* DATA FOR PROCESSING *
-=-=-=-=-
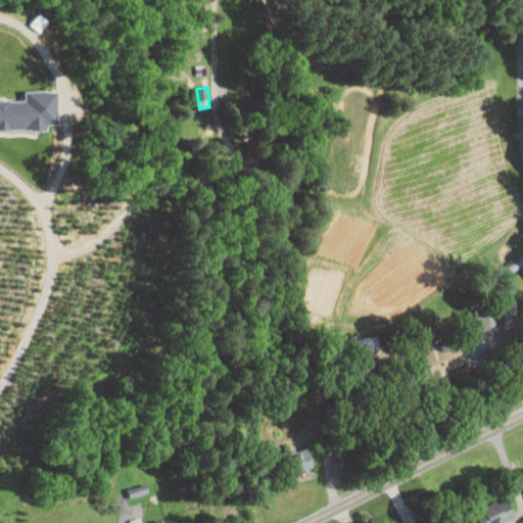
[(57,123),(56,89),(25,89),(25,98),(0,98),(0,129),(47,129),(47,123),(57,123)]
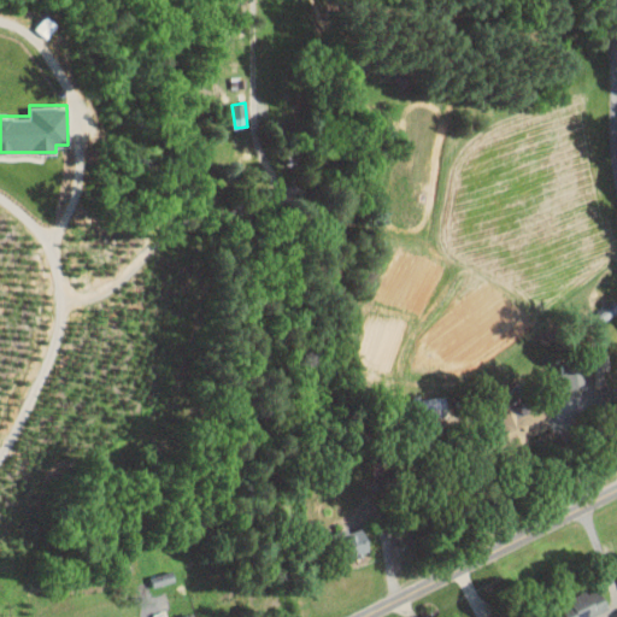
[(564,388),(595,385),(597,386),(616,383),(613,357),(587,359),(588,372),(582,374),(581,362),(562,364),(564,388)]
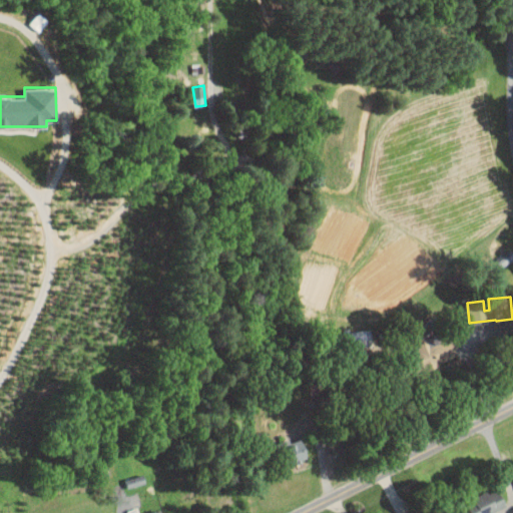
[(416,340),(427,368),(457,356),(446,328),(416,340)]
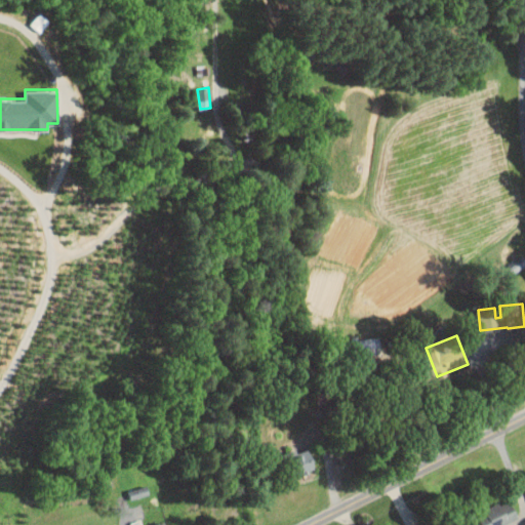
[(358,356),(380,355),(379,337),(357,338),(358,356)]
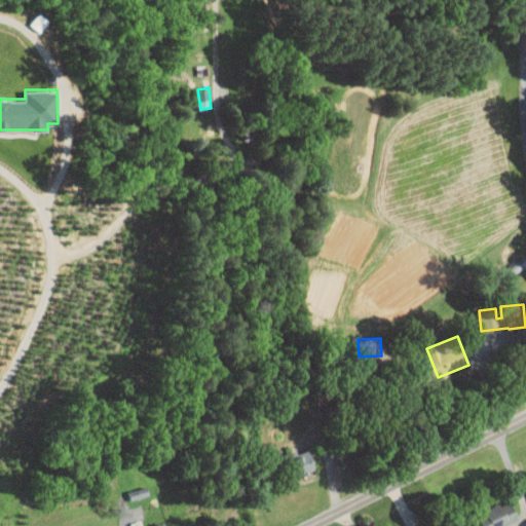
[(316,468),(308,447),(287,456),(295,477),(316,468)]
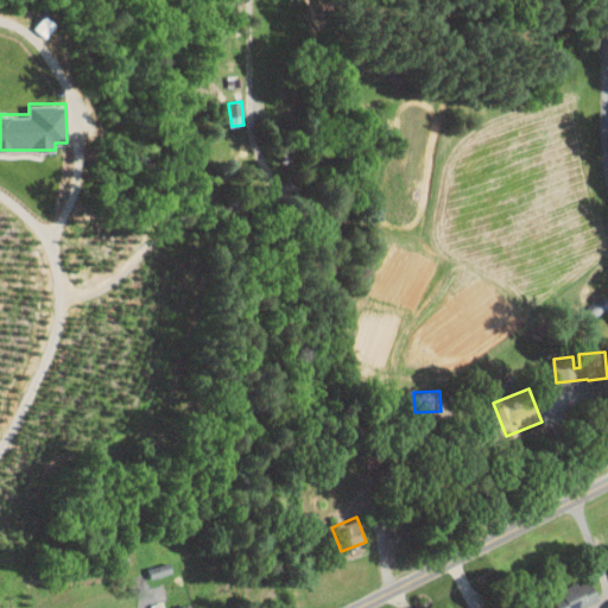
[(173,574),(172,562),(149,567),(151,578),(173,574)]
-=-=-=-=-
* INSTRUCTIONS FOR THE TASK *
Set down all the entries above verbatim, and include none of the pictures.

* EXPECTED ANSWER *
[(57,123),(56,89),(25,89),(25,98),(0,98),(0,129),(47,129),(47,123),(57,123)]
[(564,388),(595,385),(597,386),(616,383),(613,357),(587,359),(588,372),(582,374),(581,362),(562,364),(564,388)]
[(416,340),(427,368),(457,356),(446,328),(416,340)]
[(358,356),(380,355),(379,337),(357,338),(358,356)]
[(316,468),(308,447),(287,456),(295,477),(316,468)]
[(173,574),(172,562),(149,567),(151,578),(173,574)]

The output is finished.